Task goal - Every line of the records below that holds the word "pink" should be copied out.

Task data -
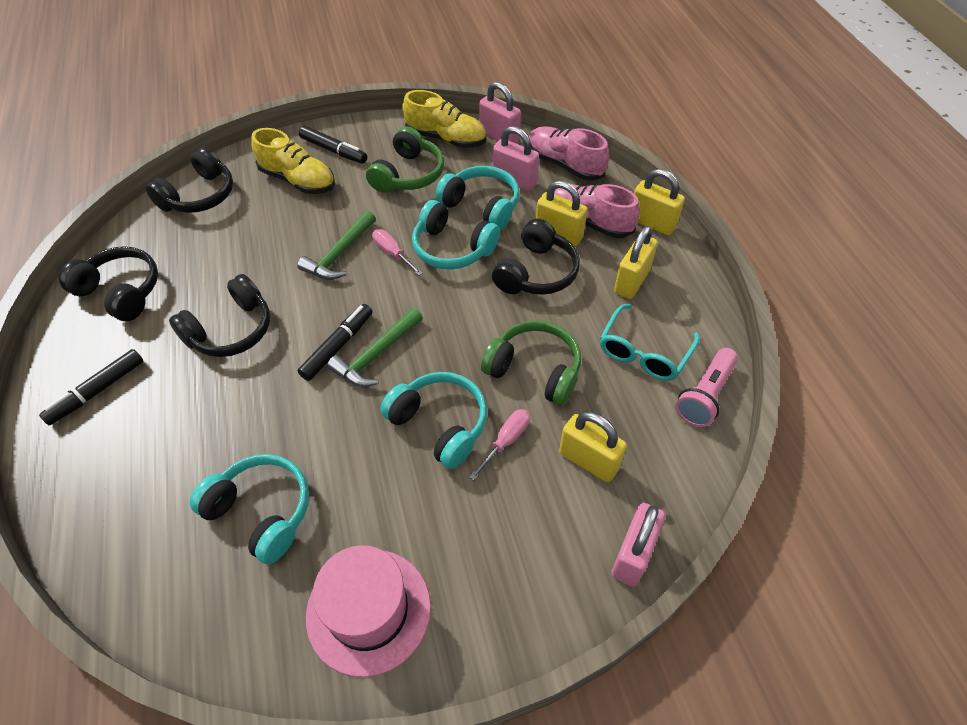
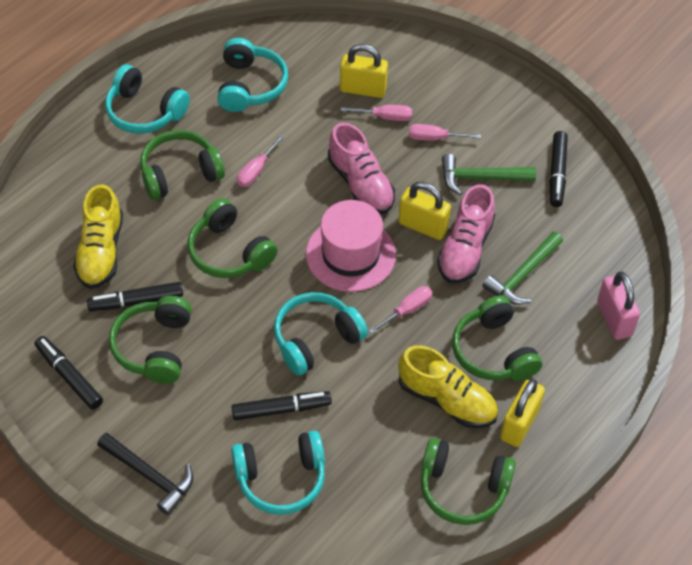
black hammer: 0 -> 1
black headphones: 4 -> 0
black marker: 3 -> 4
green headphones: 2 -> 5
pink flashlight: 1 -> 0
pink padlock: 3 -> 1
pink screwdriver: 2 -> 4
turquoise glasses: 1 -> 0
yellow padlock: 4 -> 3

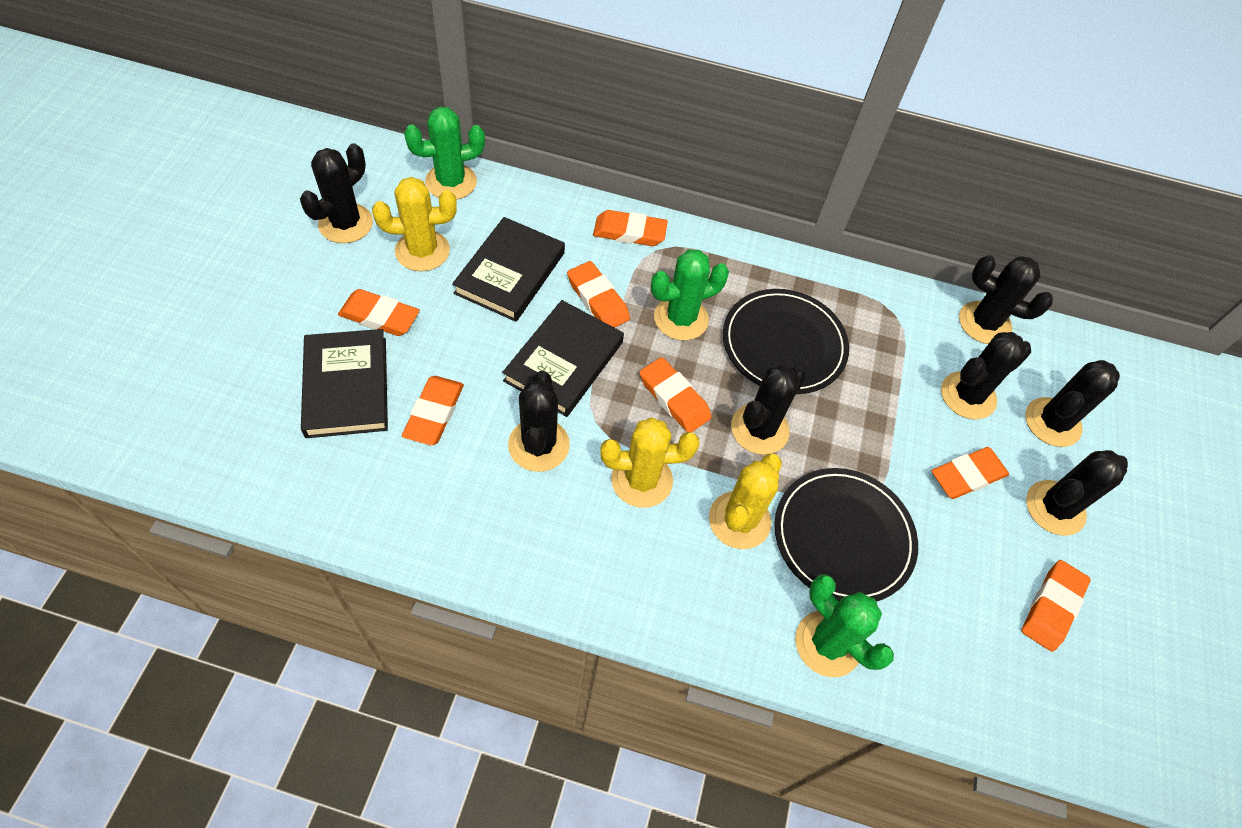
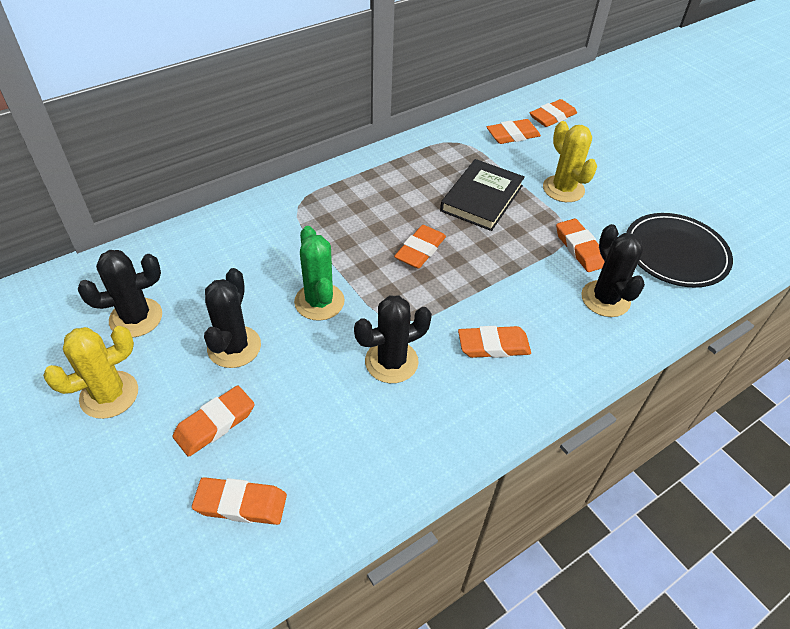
black book: 3 -> 1
black cactus: 7 -> 4
black plate: 2 -> 1
green cactus: 3 -> 1
yellow cactus: 3 -> 2

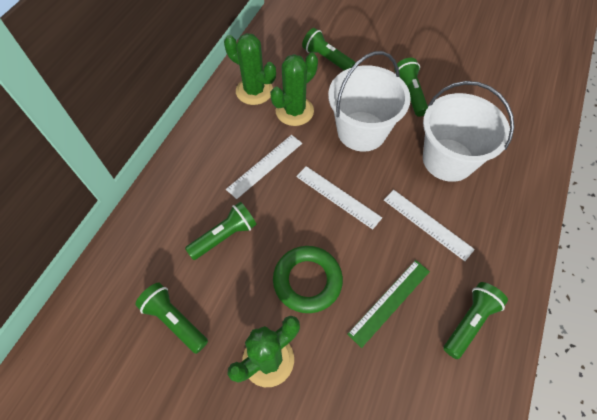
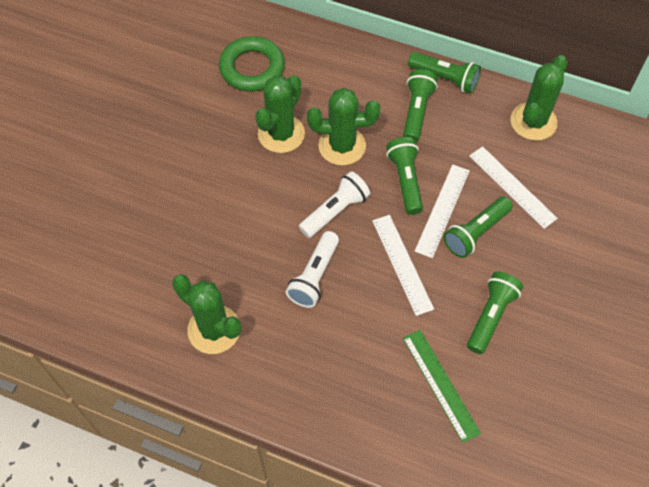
green cactus: 3 -> 4
white bucket: 2 -> 0
white flashlight: 0 -> 2

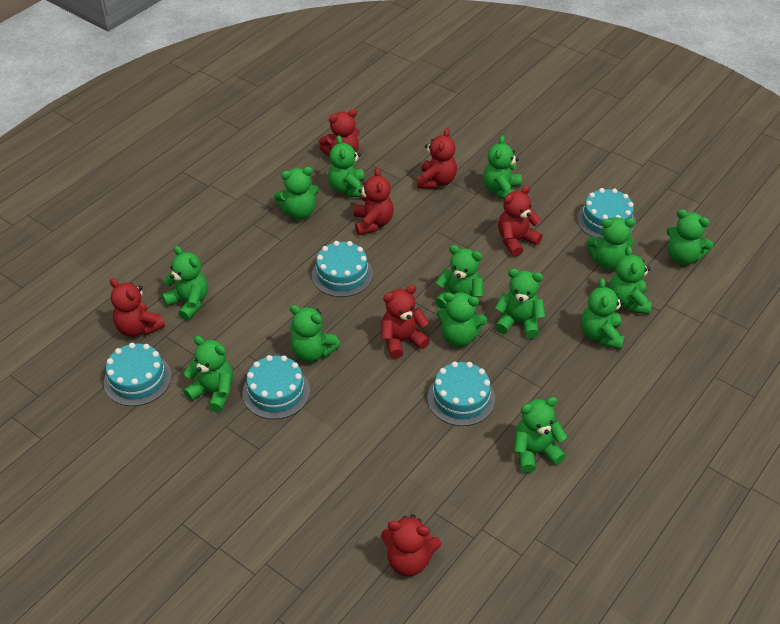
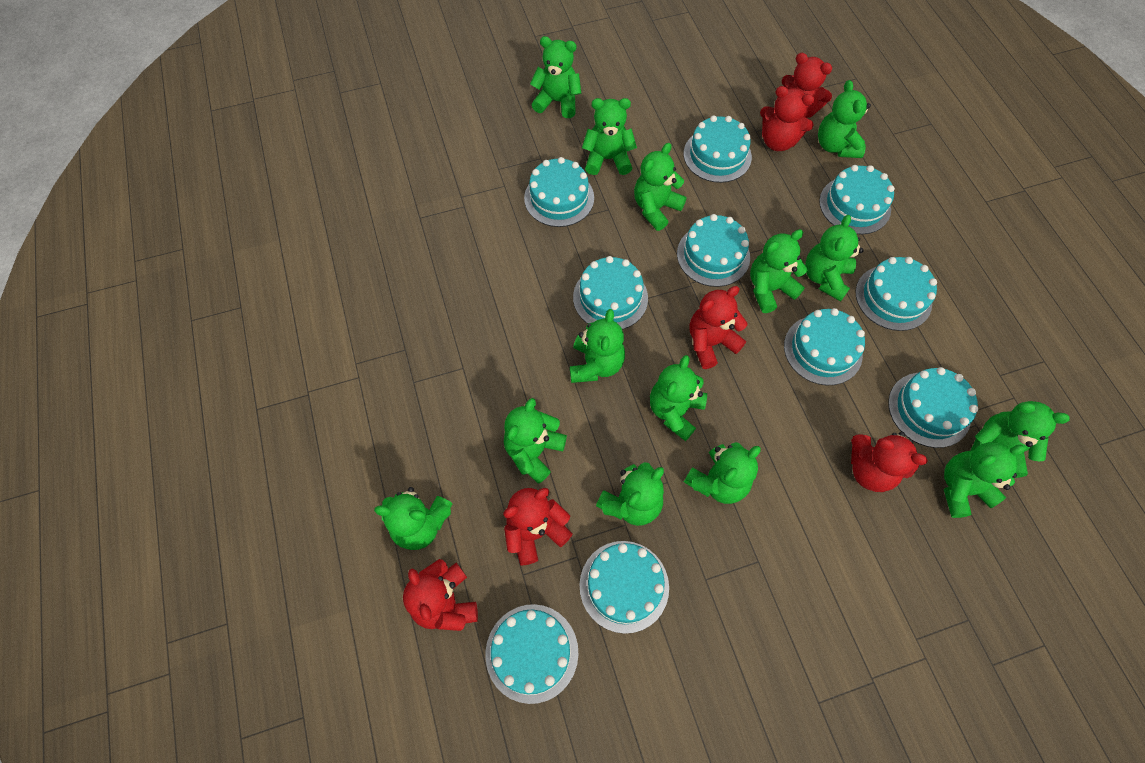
red teddy bear: 7 -> 6
turquoise cake: 5 -> 10

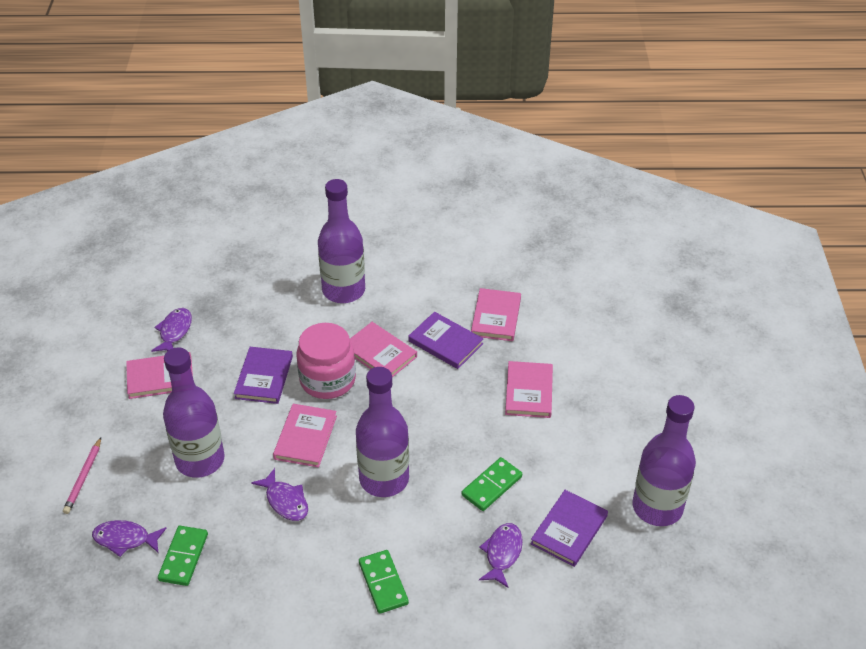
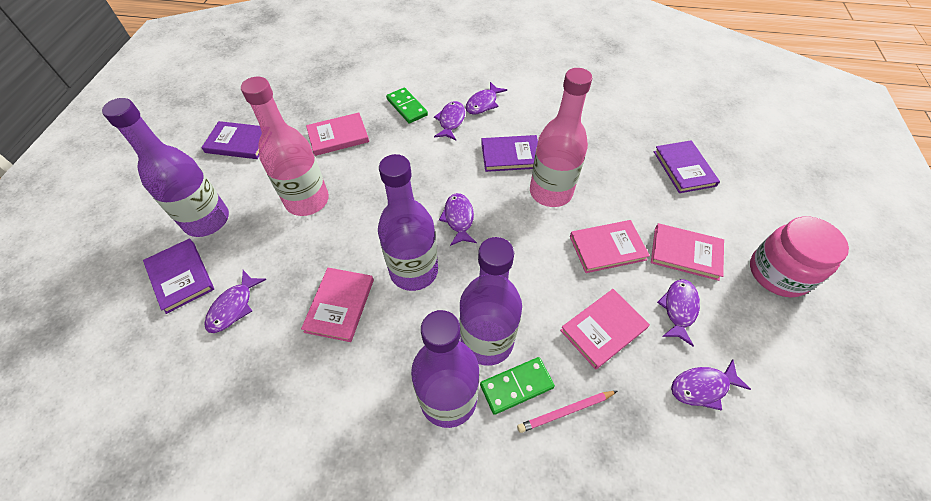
green domino: 3 -> 2
pink bottle: 0 -> 2
purple book: 3 -> 4
purple fish: 4 -> 6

Result of this exercise -
pink flashlight: 1 -> 0
pink padlock: 3 -> 1
pink screwdriver: 2 -> 4
pink bottle: 0 -> 2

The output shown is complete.